↓

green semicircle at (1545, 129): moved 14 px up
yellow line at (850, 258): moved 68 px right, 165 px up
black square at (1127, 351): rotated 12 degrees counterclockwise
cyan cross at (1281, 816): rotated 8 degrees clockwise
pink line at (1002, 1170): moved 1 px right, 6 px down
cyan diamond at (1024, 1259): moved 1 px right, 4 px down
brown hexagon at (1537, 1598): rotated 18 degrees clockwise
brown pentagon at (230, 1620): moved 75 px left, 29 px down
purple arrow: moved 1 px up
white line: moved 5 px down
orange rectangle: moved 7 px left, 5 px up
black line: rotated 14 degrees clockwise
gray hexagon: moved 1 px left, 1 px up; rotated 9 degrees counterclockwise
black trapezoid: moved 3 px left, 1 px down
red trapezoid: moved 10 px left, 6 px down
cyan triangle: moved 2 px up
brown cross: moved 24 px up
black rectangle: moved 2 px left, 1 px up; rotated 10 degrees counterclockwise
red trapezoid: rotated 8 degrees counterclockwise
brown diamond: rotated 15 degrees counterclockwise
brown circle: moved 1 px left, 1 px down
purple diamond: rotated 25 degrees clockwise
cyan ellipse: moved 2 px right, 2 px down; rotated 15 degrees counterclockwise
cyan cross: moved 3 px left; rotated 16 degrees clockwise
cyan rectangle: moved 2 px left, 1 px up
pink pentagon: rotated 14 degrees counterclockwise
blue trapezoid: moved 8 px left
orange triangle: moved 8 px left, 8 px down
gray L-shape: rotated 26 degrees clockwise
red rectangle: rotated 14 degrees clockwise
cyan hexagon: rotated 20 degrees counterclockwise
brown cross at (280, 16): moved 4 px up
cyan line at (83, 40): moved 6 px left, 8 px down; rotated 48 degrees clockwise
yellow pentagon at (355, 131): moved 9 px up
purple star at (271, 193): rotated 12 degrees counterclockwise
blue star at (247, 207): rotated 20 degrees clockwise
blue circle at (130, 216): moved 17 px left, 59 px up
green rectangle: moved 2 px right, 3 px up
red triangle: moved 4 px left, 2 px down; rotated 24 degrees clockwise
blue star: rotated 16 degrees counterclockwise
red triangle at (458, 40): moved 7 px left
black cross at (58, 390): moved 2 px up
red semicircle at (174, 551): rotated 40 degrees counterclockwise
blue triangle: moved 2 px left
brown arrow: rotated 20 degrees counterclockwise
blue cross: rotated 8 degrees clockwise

↑

Rewrite every row above, replacing each occurrence of "trapezoid" with "trapezium" and leaving everything else unchanged.

Exercise answer >>
green semicircle at (1545, 129): moved 14 px up
yellow line at (850, 258): moved 68 px right, 165 px up
black square at (1127, 351): rotated 12 degrees counterclockwise
cyan cross at (1281, 816): rotated 8 degrees clockwise
pink line at (1002, 1170): moved 1 px right, 6 px down
cyan diamond at (1024, 1259): moved 1 px right, 4 px down
brown hexagon at (1537, 1598): rotated 18 degrees clockwise
brown pentagon at (230, 1620): moved 75 px left, 29 px down
purple arrow: moved 1 px up
white line: moved 5 px down
orange rectangle: moved 7 px left, 5 px up
black line: rotated 14 degrees clockwise
gray hexagon: moved 1 px left, 1 px up; rotated 9 degrees counterclockwise
black trapezium: moved 3 px left, 1 px down
red trapezium: moved 10 px left, 6 px down
cyan triangle: moved 2 px up
brown cross: moved 24 px up
black rectangle: moved 2 px left, 1 px up; rotated 10 degrees counterclockwise
red trapezium: rotated 8 degrees counterclockwise
brown diamond: rotated 15 degrees counterclockwise
brown circle: moved 1 px left, 1 px down
purple diamond: rotated 25 degrees clockwise
cyan ellipse: moved 2 px right, 2 px down; rotated 15 degrees counterclockwise
cyan cross: moved 3 px left; rotated 16 degrees clockwise
cyan rectangle: moved 2 px left, 1 px up
pink pentagon: rotated 14 degrees counterclockwise
blue trapezium: moved 8 px left
orange triangle: moved 8 px left, 8 px down
gray L-shape: rotated 26 degrees clockwise
red rectangle: rotated 14 degrees clockwise
cyan hexagon: rotated 20 degrees counterclockwise
brown cross at (280, 16): moved 4 px up
cyan line at (83, 40): moved 6 px left, 8 px down; rotated 48 degrees clockwise
yellow pentagon at (355, 131): moved 9 px up
purple star at (271, 193): rotated 12 degrees counterclockwise
blue star at (247, 207): rotated 20 degrees clockwise
blue circle at (130, 216): moved 17 px left, 59 px up
green rectangle: moved 2 px right, 3 px up
red triangle: moved 4 px left, 2 px down; rotated 24 degrees clockwise
blue star: rotated 16 degrees counterclockwise
red triangle at (458, 40): moved 7 px left
black cross at (58, 390): moved 2 px up
red semicircle at (174, 551): rotated 40 degrees counterclockwise
blue triangle: moved 2 px left
brown arrow: rotated 20 degrees counterclockwise
blue cross: rotated 8 degrees clockwise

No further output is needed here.